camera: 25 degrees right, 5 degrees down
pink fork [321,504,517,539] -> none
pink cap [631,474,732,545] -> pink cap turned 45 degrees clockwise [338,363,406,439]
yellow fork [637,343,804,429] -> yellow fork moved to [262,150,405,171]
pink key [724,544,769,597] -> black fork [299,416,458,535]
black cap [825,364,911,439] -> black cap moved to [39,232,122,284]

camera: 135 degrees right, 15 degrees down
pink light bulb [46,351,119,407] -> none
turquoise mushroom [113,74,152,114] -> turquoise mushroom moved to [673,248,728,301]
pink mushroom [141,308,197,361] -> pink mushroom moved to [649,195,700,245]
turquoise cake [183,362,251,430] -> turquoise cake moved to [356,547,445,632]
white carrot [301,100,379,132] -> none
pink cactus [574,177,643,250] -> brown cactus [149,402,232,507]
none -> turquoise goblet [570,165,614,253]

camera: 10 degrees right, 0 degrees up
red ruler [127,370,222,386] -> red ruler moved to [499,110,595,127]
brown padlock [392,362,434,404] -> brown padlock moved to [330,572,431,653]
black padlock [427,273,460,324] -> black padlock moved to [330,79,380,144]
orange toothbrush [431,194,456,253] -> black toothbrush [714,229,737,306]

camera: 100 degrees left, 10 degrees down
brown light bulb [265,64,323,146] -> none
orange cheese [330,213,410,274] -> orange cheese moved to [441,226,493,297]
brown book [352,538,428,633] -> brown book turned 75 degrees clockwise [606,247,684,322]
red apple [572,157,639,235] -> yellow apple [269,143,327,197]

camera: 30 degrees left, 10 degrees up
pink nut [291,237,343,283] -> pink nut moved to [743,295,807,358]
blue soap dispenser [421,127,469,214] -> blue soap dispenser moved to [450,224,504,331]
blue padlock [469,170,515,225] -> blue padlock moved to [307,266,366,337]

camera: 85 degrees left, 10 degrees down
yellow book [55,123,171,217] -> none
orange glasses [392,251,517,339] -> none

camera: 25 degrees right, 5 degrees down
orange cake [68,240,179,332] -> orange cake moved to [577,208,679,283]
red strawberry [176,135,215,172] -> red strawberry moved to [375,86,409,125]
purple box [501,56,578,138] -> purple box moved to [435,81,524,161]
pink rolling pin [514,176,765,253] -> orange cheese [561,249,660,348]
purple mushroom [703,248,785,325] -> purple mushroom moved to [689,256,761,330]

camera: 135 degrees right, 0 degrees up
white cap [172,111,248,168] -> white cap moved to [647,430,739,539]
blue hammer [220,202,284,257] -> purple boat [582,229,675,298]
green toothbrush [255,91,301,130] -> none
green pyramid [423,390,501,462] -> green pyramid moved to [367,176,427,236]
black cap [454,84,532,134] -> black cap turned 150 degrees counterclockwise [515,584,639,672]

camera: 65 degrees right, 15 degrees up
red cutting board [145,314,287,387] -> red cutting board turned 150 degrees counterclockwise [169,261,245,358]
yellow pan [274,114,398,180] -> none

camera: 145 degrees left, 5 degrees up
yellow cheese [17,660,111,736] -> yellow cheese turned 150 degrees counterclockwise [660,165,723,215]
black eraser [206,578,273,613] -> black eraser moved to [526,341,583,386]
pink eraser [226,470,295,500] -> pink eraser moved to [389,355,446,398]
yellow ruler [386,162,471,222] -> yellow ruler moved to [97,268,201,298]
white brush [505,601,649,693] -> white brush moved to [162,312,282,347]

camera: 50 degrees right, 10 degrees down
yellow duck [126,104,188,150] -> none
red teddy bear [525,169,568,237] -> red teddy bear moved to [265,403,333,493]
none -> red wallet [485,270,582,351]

## YOUR GOAL
Reproduce the lines above, beginning at the line with "turquoise mushroom [113,74,152,114]" and stopping after the line with "none -> turquoise goblet [570,165,614,253]", exactly as they are.

## WRITTEN REPLY
turquoise mushroom [113,74,152,114] -> turquoise mushroom moved to [673,248,728,301]
pink mushroom [141,308,197,361] -> pink mushroom moved to [649,195,700,245]
turquoise cake [183,362,251,430] -> turquoise cake moved to [356,547,445,632]
white carrot [301,100,379,132] -> none
pink cactus [574,177,643,250] -> brown cactus [149,402,232,507]
none -> turquoise goblet [570,165,614,253]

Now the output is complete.